YOUR TASK
The answer must consist of each line below that holds the word "grey", copied as it stands.

Object tracking records:

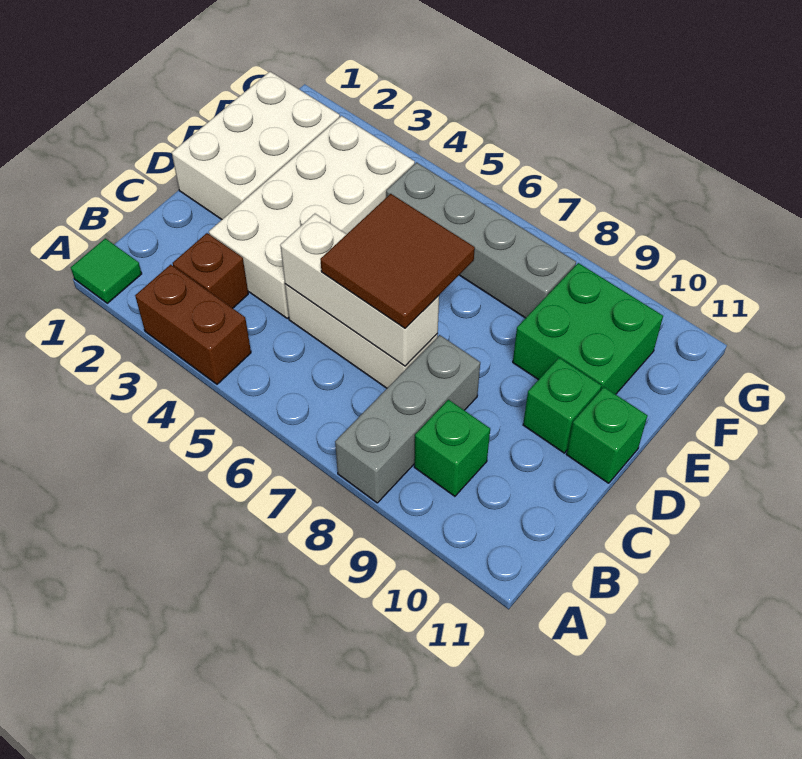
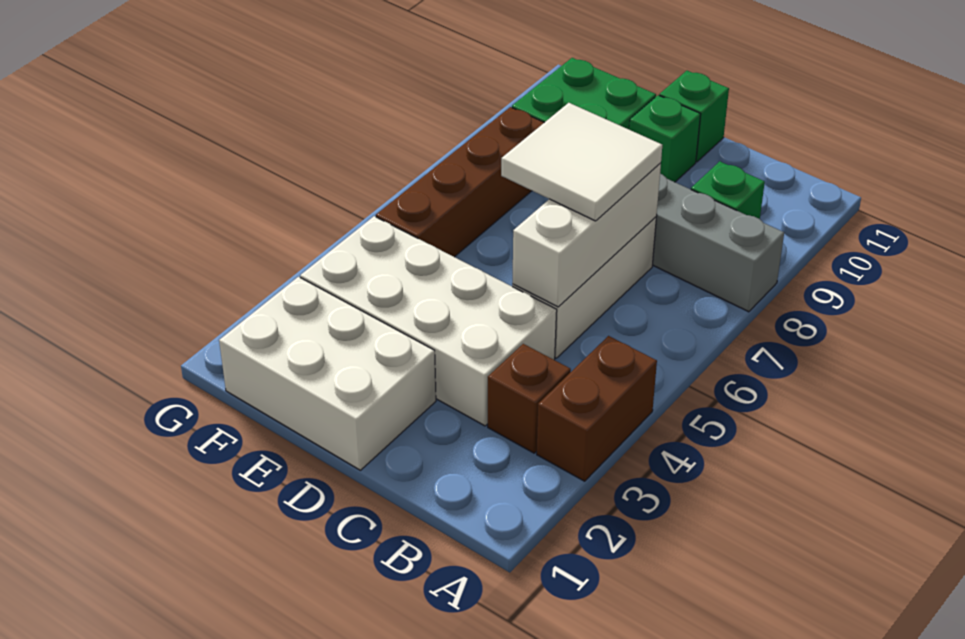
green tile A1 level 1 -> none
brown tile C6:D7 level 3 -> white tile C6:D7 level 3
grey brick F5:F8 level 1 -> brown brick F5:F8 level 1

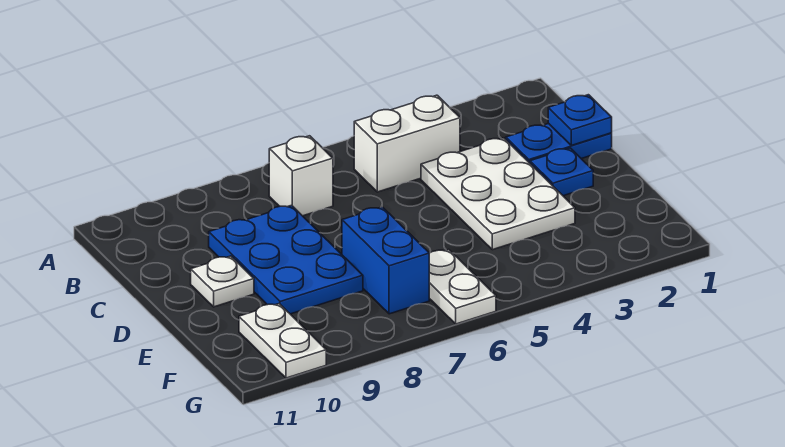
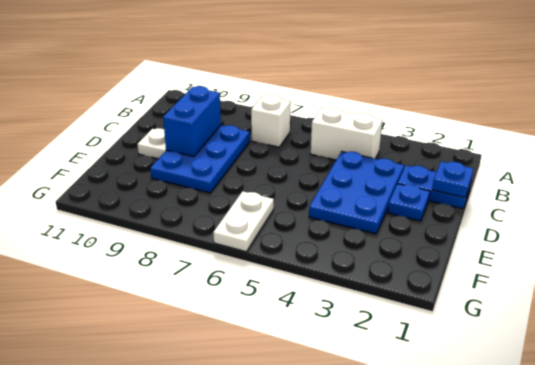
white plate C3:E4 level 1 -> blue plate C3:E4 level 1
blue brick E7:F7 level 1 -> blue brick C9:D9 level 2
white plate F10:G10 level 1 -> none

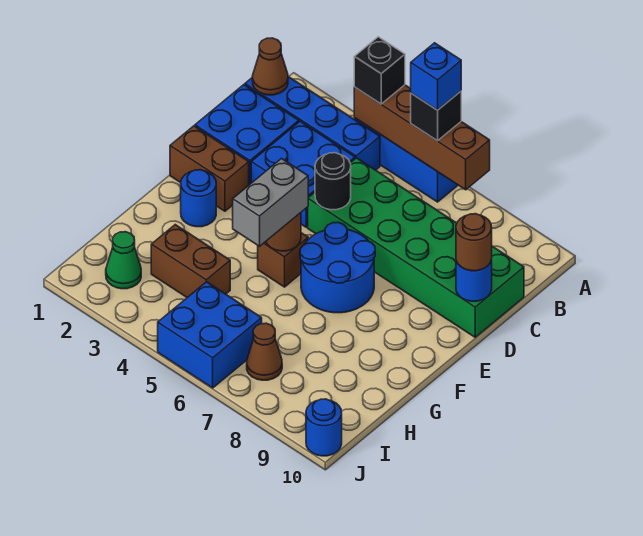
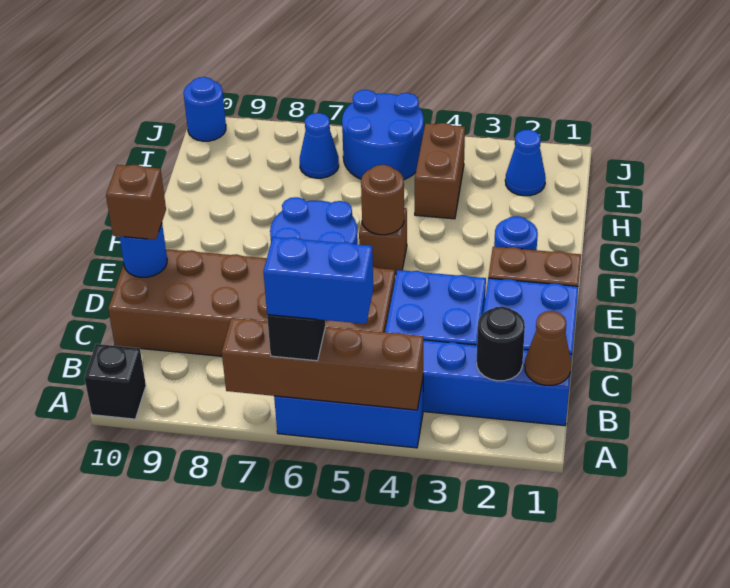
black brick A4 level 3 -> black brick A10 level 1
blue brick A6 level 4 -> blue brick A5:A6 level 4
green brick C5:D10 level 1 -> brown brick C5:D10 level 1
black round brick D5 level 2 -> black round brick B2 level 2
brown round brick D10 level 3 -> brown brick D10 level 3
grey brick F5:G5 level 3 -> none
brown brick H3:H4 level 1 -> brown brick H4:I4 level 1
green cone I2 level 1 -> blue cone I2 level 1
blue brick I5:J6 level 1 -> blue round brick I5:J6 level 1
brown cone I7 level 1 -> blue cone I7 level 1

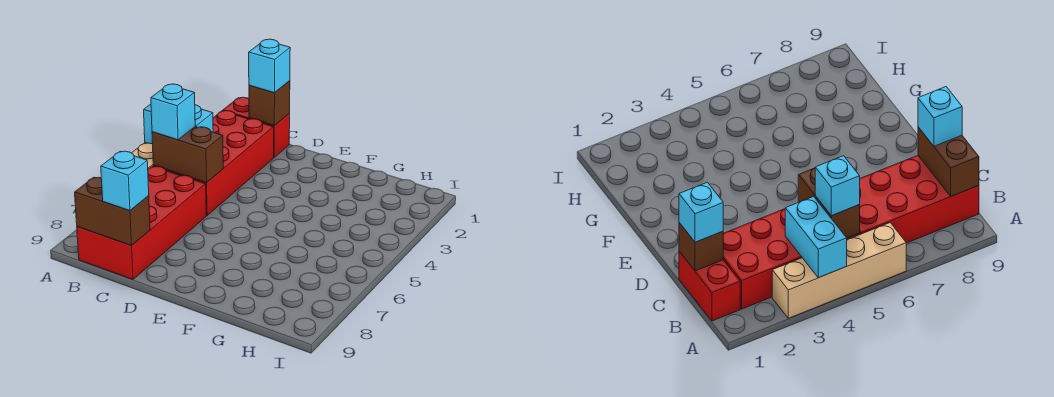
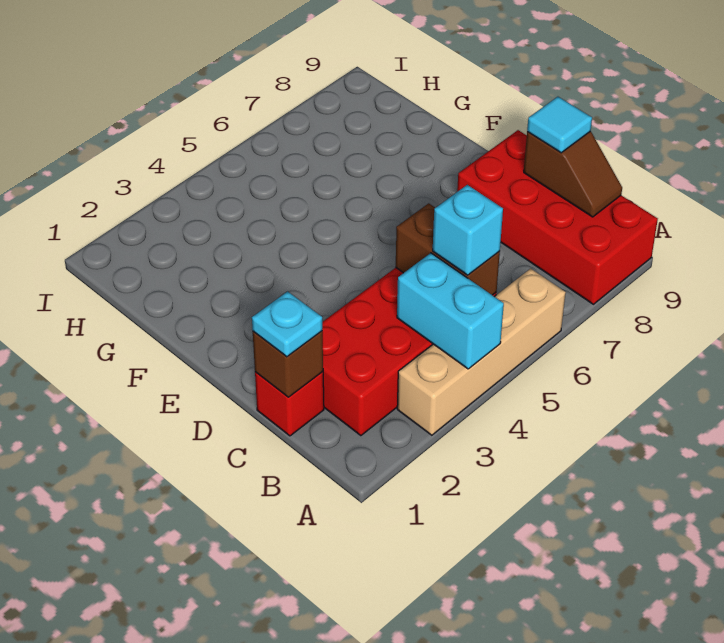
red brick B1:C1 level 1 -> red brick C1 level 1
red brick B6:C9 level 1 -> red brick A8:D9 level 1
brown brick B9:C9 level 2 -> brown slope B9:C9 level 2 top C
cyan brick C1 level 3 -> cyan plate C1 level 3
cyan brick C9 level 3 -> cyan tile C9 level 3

EXERCISE SOLUTION
grey brick F5:F8 level 1 -> brown brick F5:F8 level 1
grey brick F5:G5 level 3 -> none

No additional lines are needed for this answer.